*DO THIS*:
Rewrite all of the material below as a numbered list with no blank lines, and leave the pictures out.

** START **

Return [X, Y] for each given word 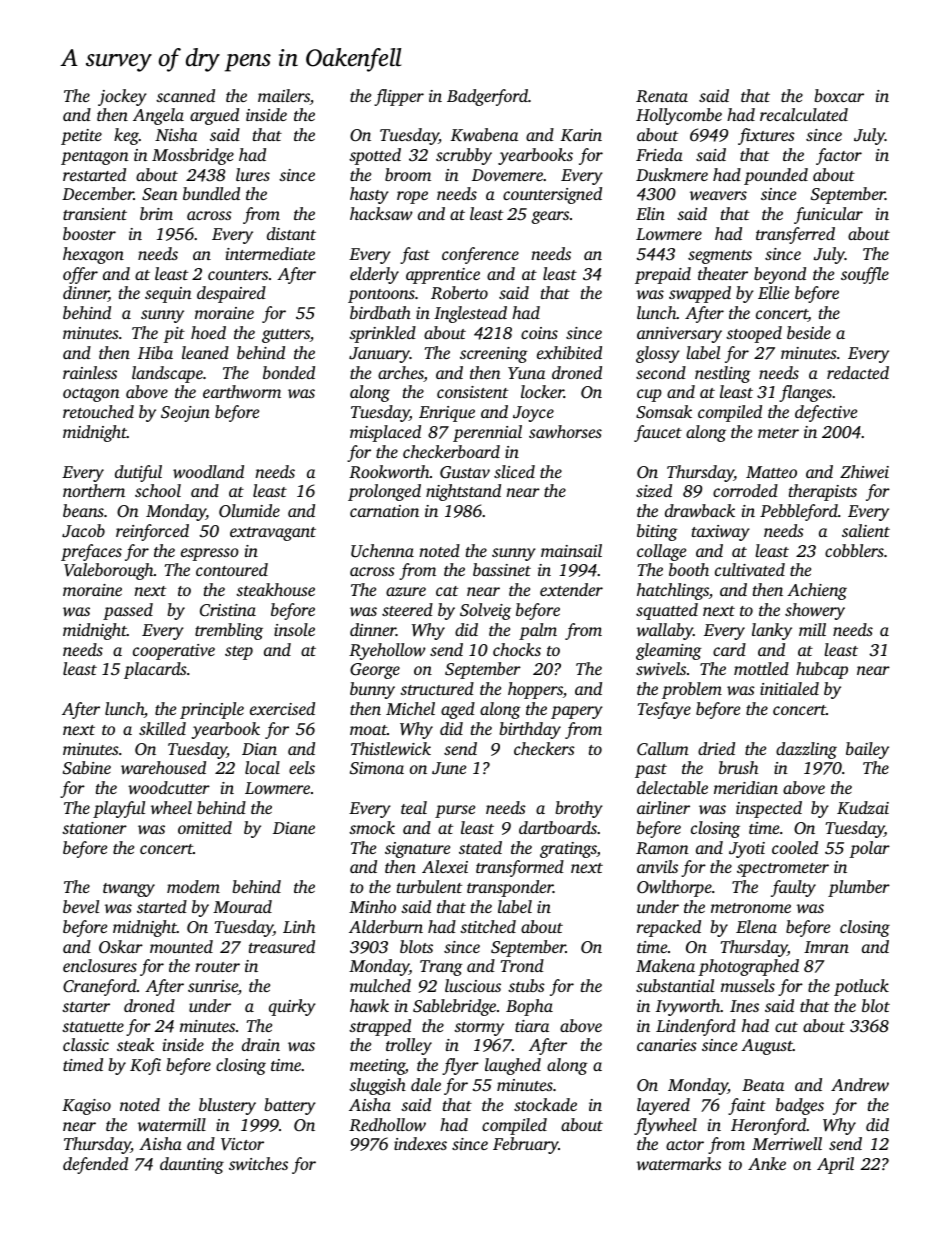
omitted [205, 827]
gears [550, 217]
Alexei [445, 866]
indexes [420, 1143]
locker [542, 391]
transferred [795, 235]
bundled [211, 193]
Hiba [155, 352]
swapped [700, 294]
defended [95, 1165]
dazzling [806, 750]
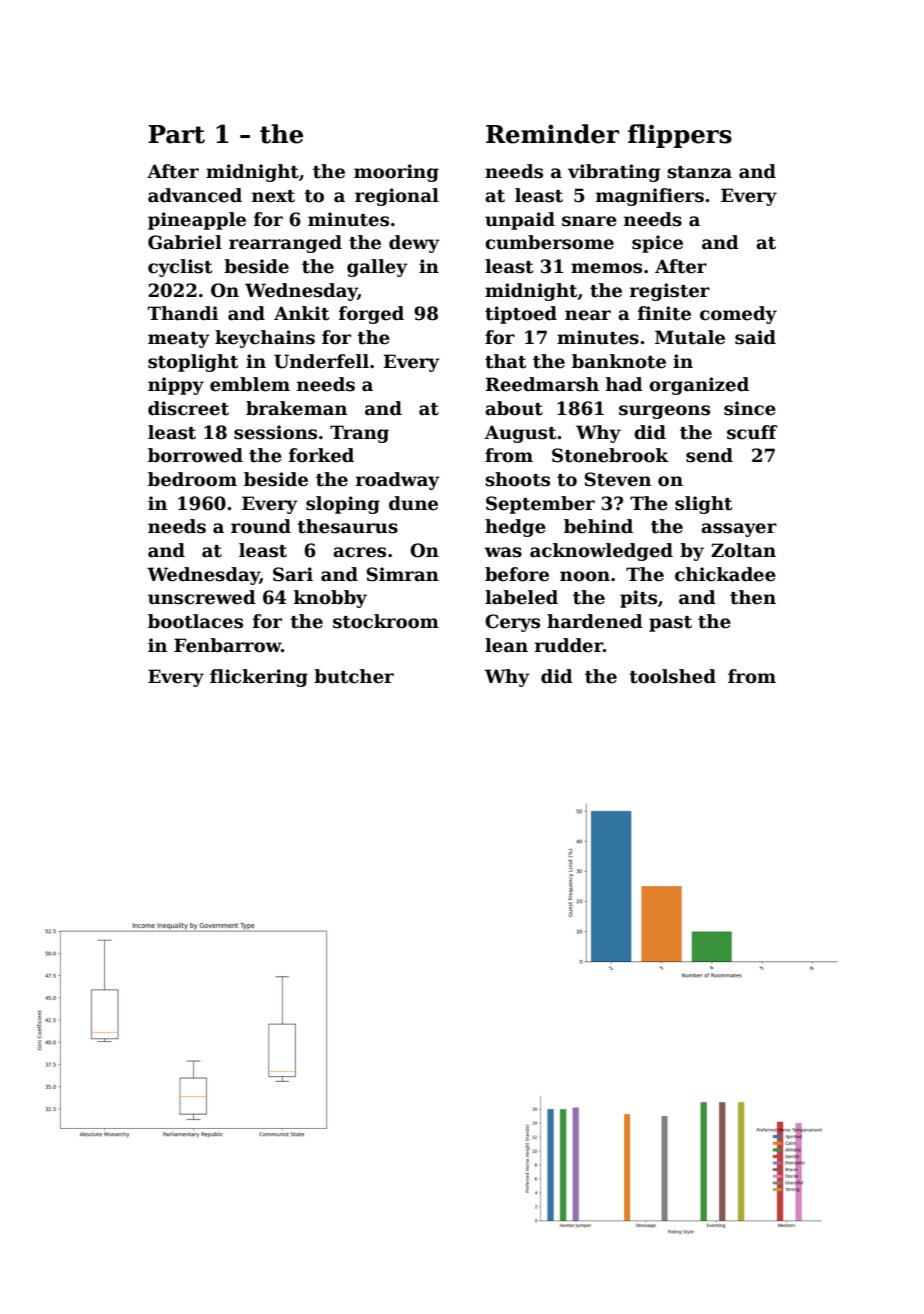 This image has height=1314, width=924. Describe the element at coordinates (377, 268) in the image. I see `galley` at that location.
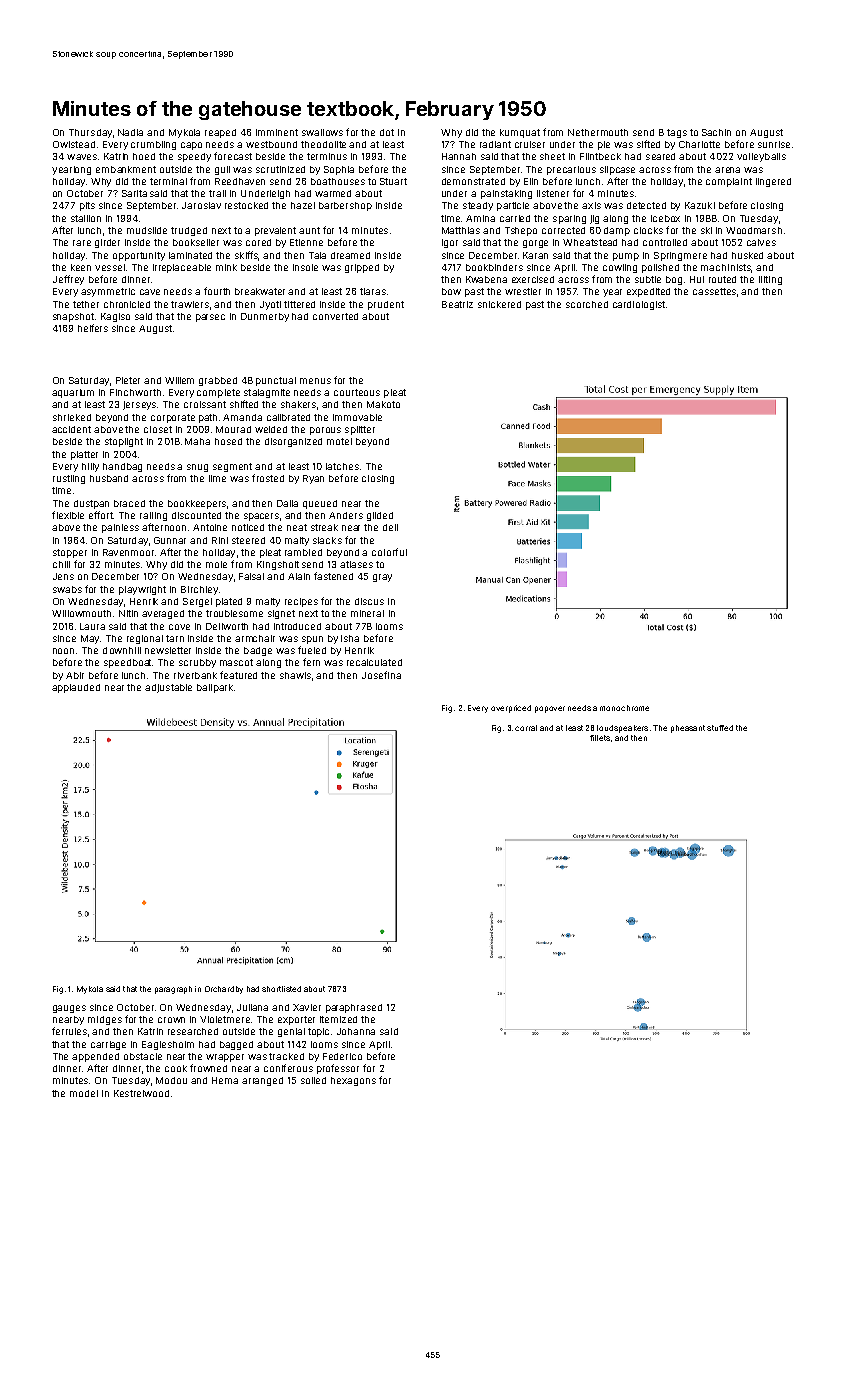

** END **

*EXERCISE SOLUTION*:
1. Return [X, Y] for each given word 
2. omitted [205, 827]
3. gears [550, 217]
4. Alexei [445, 866]
5. indexes [420, 1143]
6. locker [542, 391]
7. transferred [795, 235]
8. bundled [211, 193]
9. Hiba [155, 352]
10. swapped [700, 294]
11. defended [95, 1165]
12. dazzling [806, 750]
13.  This image has height=1314, width=924. Describe the element at coordinates (377, 268) in the image. I see `galley` at that location.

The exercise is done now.